[Coordinate-based object records]
Start of Block

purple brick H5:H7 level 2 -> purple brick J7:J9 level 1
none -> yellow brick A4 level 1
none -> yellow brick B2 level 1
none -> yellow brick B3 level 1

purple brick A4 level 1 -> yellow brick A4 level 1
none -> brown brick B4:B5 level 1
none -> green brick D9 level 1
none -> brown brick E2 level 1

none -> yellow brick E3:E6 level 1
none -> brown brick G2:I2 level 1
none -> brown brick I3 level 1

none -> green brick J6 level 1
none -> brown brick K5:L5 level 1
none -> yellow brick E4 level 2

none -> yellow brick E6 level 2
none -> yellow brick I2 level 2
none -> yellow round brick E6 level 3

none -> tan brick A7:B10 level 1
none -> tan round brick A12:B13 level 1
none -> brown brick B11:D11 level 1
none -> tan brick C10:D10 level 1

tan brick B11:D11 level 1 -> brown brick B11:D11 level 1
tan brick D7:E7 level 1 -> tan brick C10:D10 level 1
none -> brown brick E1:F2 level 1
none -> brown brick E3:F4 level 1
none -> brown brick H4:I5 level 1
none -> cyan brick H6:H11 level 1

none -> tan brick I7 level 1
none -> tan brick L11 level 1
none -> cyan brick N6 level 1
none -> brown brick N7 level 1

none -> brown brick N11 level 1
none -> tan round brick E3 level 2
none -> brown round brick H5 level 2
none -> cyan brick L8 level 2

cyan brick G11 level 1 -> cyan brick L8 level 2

End of Block

* _Directions_: Please return every entry exactly as it appears.

* _Completed task_:
purple brick H5:H7 level 2 -> purple brick J7:J9 level 1
none -> yellow brick A4 level 1
none -> yellow brick B2 level 1
none -> yellow brick B3 level 1

purple brick A4 level 1 -> yellow brick A4 level 1
none -> brown brick B4:B5 level 1
none -> green brick D9 level 1
none -> brown brick E2 level 1

none -> yellow brick E3:E6 level 1
none -> brown brick G2:I2 level 1
none -> brown brick I3 level 1

none -> green brick J6 level 1
none -> brown brick K5:L5 level 1
none -> yellow brick E4 level 2

none -> yellow brick E6 level 2
none -> yellow brick I2 level 2
none -> yellow round brick E6 level 3

none -> tan brick A7:B10 level 1
none -> tan round brick A12:B13 level 1
none -> brown brick B11:D11 level 1
none -> tan brick C10:D10 level 1

tan brick B11:D11 level 1 -> brown brick B11:D11 level 1
tan brick D7:E7 level 1 -> tan brick C10:D10 level 1
none -> brown brick E1:F2 level 1
none -> brown brick E3:F4 level 1
none -> brown brick H4:I5 level 1
none -> cyan brick H6:H11 level 1

none -> tan brick I7 level 1
none -> tan brick L11 level 1
none -> cyan brick N6 level 1
none -> brown brick N7 level 1

none -> brown brick N11 level 1
none -> tan round brick E3 level 2
none -> brown round brick H5 level 2
none -> cyan brick L8 level 2

cyan brick G11 level 1 -> cyan brick L8 level 2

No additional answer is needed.